Retype, word for word, every line from the one holding "R6: none -> 9.1k (3V3, SCL)" through the one holding "U1 pin PB1: MOSI -> none" in the entries below, both included, and only those lines.

·····

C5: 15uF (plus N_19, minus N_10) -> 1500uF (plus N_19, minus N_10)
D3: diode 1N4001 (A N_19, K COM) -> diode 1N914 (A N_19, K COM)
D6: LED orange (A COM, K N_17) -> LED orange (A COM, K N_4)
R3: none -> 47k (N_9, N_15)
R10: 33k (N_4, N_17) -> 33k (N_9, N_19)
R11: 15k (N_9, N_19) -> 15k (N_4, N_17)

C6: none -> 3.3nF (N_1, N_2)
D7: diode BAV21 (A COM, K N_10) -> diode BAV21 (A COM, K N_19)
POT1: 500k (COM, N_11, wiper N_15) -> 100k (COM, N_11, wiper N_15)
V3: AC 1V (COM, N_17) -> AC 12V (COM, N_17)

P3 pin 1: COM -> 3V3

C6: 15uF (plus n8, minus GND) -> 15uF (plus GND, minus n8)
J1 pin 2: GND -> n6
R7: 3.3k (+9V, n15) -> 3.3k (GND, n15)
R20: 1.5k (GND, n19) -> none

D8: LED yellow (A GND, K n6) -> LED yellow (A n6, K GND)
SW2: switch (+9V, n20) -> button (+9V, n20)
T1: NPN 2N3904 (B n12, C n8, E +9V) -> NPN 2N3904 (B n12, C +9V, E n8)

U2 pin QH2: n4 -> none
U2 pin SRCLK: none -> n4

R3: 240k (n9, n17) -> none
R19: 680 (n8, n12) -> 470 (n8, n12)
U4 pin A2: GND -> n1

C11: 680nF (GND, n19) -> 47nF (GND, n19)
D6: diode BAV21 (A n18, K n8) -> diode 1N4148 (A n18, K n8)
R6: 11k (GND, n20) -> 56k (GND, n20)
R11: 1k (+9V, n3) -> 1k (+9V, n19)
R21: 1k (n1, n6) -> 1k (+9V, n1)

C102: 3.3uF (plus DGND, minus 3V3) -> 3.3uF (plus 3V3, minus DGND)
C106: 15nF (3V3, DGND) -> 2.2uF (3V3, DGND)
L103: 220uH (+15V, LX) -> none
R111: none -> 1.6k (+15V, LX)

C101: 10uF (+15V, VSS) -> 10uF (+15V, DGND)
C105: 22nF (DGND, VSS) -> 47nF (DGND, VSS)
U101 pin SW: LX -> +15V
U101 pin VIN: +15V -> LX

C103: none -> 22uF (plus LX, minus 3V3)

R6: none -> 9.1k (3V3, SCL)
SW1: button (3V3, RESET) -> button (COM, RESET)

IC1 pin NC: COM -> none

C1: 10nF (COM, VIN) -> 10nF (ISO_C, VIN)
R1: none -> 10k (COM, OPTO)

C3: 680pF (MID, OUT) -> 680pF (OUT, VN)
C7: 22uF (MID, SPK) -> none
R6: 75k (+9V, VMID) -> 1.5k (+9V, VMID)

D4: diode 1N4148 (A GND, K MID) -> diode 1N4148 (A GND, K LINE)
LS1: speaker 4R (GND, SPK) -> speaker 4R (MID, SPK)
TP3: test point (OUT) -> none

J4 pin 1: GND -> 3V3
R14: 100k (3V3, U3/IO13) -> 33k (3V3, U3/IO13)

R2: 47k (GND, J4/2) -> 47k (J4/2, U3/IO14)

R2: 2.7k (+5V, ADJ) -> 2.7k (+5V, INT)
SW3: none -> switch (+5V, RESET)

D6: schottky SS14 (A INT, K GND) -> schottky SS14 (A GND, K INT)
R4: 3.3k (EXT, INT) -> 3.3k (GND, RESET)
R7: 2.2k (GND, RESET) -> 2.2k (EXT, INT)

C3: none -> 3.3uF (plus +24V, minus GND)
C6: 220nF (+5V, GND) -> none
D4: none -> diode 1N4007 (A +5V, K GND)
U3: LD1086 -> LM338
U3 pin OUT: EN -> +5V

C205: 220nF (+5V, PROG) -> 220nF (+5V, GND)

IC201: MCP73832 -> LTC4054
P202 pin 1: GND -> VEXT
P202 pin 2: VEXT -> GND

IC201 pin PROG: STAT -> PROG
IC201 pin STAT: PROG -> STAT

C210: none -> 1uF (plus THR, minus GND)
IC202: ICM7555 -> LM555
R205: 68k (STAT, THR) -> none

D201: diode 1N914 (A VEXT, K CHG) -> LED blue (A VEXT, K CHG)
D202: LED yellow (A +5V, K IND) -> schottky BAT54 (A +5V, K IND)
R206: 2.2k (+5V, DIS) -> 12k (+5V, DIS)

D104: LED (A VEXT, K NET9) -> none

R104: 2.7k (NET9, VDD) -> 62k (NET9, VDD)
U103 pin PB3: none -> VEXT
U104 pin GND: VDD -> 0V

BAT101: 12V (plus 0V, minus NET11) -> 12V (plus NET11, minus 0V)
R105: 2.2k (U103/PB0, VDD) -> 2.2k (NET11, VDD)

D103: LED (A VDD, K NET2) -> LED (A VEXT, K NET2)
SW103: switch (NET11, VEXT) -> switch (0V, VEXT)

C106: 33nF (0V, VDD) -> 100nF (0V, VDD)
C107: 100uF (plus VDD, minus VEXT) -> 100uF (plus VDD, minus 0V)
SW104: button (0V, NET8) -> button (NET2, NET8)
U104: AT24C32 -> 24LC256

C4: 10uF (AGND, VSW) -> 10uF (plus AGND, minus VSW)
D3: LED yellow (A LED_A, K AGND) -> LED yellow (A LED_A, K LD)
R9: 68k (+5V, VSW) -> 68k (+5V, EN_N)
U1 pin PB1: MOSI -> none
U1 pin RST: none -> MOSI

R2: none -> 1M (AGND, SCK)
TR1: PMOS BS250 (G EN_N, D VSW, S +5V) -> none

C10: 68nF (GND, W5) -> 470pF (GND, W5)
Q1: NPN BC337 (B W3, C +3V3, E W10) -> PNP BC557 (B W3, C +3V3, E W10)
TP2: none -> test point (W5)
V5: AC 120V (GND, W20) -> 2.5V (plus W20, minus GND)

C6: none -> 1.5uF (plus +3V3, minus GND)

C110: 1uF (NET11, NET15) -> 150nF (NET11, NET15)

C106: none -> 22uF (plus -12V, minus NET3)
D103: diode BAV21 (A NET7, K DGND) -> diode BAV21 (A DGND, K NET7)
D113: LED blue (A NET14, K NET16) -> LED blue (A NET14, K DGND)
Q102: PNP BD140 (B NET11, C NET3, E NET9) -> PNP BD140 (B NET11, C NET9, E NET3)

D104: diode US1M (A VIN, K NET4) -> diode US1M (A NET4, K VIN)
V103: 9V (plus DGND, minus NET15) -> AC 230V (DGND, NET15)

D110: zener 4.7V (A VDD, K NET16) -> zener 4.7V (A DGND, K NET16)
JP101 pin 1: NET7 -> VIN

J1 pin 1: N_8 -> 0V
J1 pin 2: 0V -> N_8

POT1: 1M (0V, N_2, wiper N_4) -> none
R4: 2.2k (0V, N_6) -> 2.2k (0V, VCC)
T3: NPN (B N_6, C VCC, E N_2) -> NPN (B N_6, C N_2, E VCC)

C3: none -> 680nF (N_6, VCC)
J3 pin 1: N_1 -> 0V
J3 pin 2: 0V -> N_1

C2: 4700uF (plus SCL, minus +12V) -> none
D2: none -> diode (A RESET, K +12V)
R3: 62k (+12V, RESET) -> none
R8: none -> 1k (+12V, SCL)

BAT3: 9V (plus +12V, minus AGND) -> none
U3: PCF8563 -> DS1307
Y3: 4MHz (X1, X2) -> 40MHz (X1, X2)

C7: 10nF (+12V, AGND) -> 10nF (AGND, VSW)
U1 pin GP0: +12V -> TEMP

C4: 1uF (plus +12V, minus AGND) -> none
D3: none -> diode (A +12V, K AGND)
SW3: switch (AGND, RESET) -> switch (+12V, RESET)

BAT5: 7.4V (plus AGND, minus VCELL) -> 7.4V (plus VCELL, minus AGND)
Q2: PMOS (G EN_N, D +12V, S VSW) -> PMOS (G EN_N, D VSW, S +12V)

·····

- Solution to this exercise -
R6: none -> 9.1k (3V3, SCL)
SW1: button (3V3, RESET) -> button (COM, RESET)

IC1 pin NC: COM -> none

C1: 10nF (COM, VIN) -> 10nF (ISO_C, VIN)
R1: none -> 10k (COM, OPTO)

C3: 680pF (MID, OUT) -> 680pF (OUT, VN)
C7: 22uF (MID, SPK) -> none
R6: 75k (+9V, VMID) -> 1.5k (+9V, VMID)

D4: diode 1N4148 (A GND, K MID) -> diode 1N4148 (A GND, K LINE)
LS1: speaker 4R (GND, SPK) -> speaker 4R (MID, SPK)
TP3: test point (OUT) -> none

J4 pin 1: GND -> 3V3
R14: 100k (3V3, U3/IO13) -> 33k (3V3, U3/IO13)

R2: 47k (GND, J4/2) -> 47k (J4/2, U3/IO14)

R2: 2.7k (+5V, ADJ) -> 2.7k (+5V, INT)
SW3: none -> switch (+5V, RESET)

D6: schottky SS14 (A INT, K GND) -> schottky SS14 (A GND, K INT)
R4: 3.3k (EXT, INT) -> 3.3k (GND, RESET)
R7: 2.2k (GND, RESET) -> 2.2k (EXT, INT)

C3: none -> 3.3uF (plus +24V, minus GND)
C6: 220nF (+5V, GND) -> none
D4: none -> diode 1N4007 (A +5V, K GND)
U3: LD1086 -> LM338
U3 pin OUT: EN -> +5V

C205: 220nF (+5V, PROG) -> 220nF (+5V, GND)

IC201: MCP73832 -> LTC4054
P202 pin 1: GND -> VEXT
P202 pin 2: VEXT -> GND

IC201 pin PROG: STAT -> PROG
IC201 pin STAT: PROG -> STAT

C210: none -> 1uF (plus THR, minus GND)
IC202: ICM7555 -> LM555
R205: 68k (STAT, THR) -> none

D201: diode 1N914 (A VEXT, K CHG) -> LED blue (A VEXT, K CHG)
D202: LED yellow (A +5V, K IND) -> schottky BAT54 (A +5V, K IND)
R206: 2.2k (+5V, DIS) -> 12k (+5V, DIS)

D104: LED (A VEXT, K NET9) -> none

R104: 2.7k (NET9, VDD) -> 62k (NET9, VDD)
U103 pin PB3: none -> VEXT
U104 pin GND: VDD -> 0V

BAT101: 12V (plus 0V, minus NET11) -> 12V (plus NET11, minus 0V)
R105: 2.2k (U103/PB0, VDD) -> 2.2k (NET11, VDD)

D103: LED (A VDD, K NET2) -> LED (A VEXT, K NET2)
SW103: switch (NET11, VEXT) -> switch (0V, VEXT)

C106: 33nF (0V, VDD) -> 100nF (0V, VDD)
C107: 100uF (plus VDD, minus VEXT) -> 100uF (plus VDD, minus 0V)
SW104: button (0V, NET8) -> button (NET2, NET8)
U104: AT24C32 -> 24LC256

C4: 10uF (AGND, VSW) -> 10uF (plus AGND, minus VSW)
D3: LED yellow (A LED_A, K AGND) -> LED yellow (A LED_A, K LD)
R9: 68k (+5V, VSW) -> 68k (+5V, EN_N)
U1 pin PB1: MOSI -> none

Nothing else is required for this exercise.